WHAT YOU ARE ASKED TO DO: Which lines of the data below include the string "purple"? Return each of them.

(Object state change records)
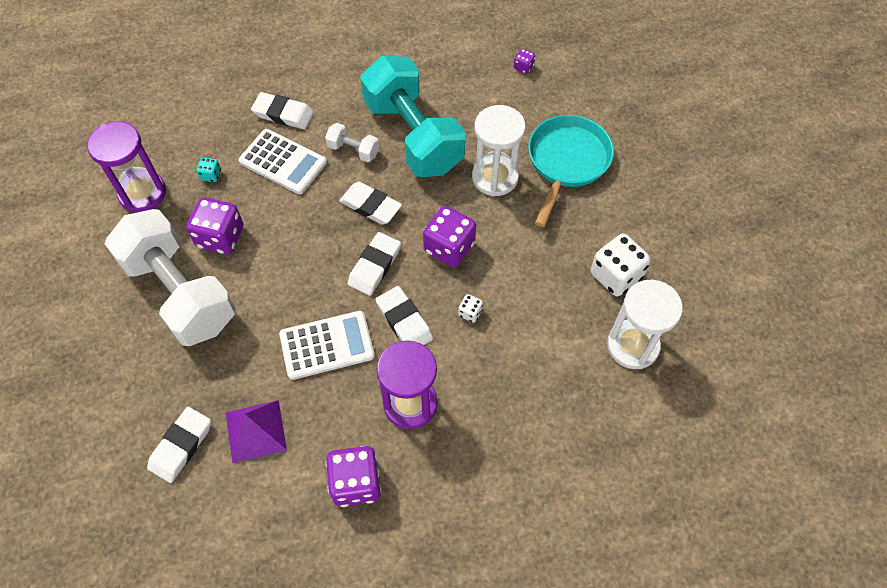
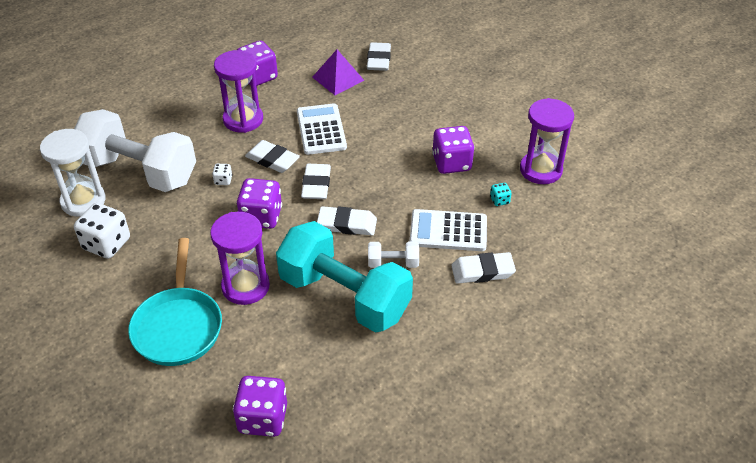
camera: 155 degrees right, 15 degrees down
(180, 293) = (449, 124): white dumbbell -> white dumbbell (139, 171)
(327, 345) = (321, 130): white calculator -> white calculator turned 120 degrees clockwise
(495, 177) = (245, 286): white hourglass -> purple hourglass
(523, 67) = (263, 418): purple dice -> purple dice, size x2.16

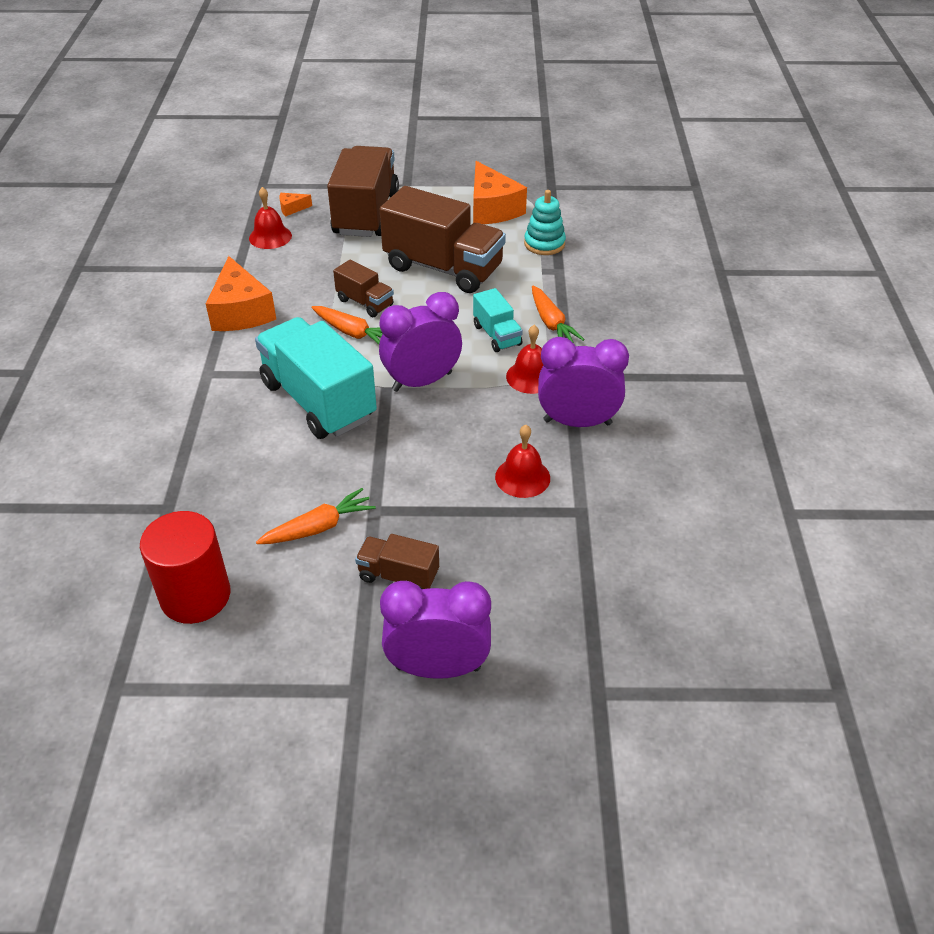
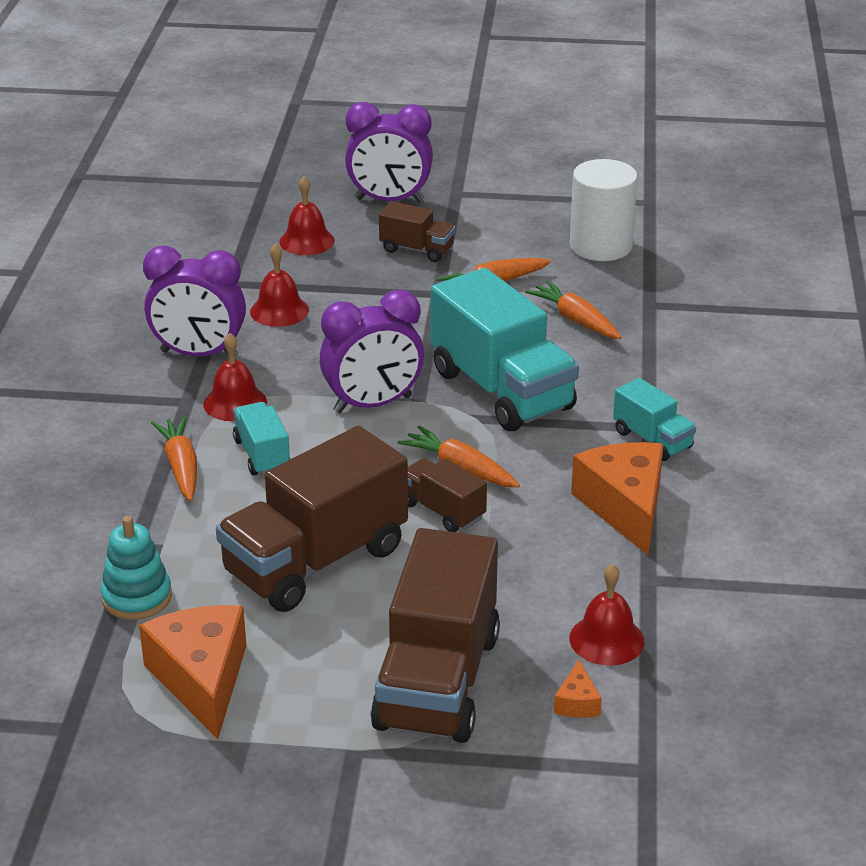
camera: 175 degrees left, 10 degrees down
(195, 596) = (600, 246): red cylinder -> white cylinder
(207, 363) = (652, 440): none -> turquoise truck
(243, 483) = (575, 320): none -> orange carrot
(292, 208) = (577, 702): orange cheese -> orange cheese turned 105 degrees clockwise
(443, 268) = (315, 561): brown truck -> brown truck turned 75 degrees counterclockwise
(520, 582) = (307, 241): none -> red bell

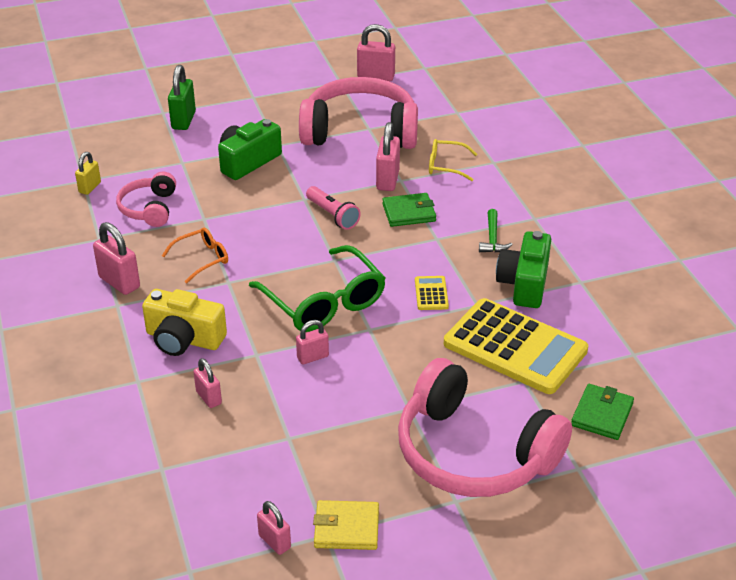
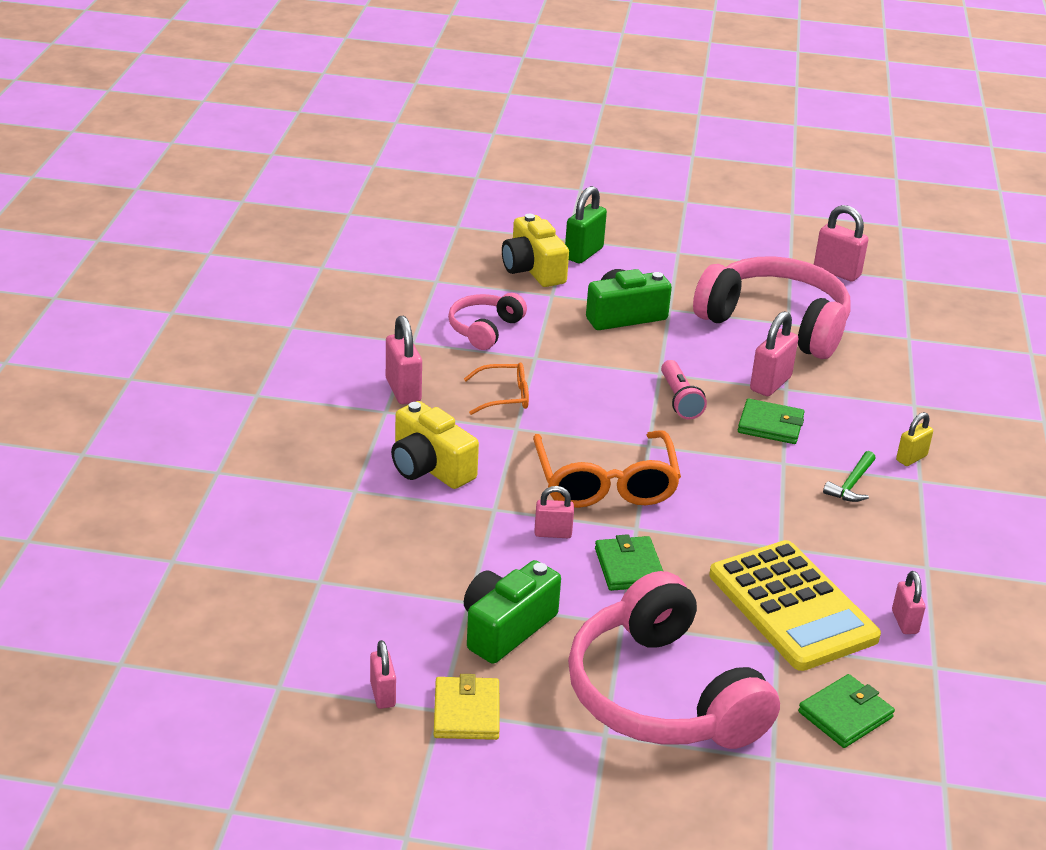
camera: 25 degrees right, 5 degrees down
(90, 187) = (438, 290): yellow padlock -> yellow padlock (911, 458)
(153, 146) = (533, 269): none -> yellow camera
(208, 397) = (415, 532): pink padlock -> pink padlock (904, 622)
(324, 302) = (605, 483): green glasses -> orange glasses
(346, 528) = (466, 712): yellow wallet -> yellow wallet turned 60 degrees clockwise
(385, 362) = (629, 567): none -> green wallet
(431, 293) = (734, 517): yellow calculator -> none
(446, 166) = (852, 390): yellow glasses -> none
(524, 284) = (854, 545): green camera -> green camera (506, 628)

TASK SOLUTION:
(495, 177) = (245, 286): white hourglass -> purple hourglass
(523, 67) = (263, 418): purple dice -> purple dice, size x2.16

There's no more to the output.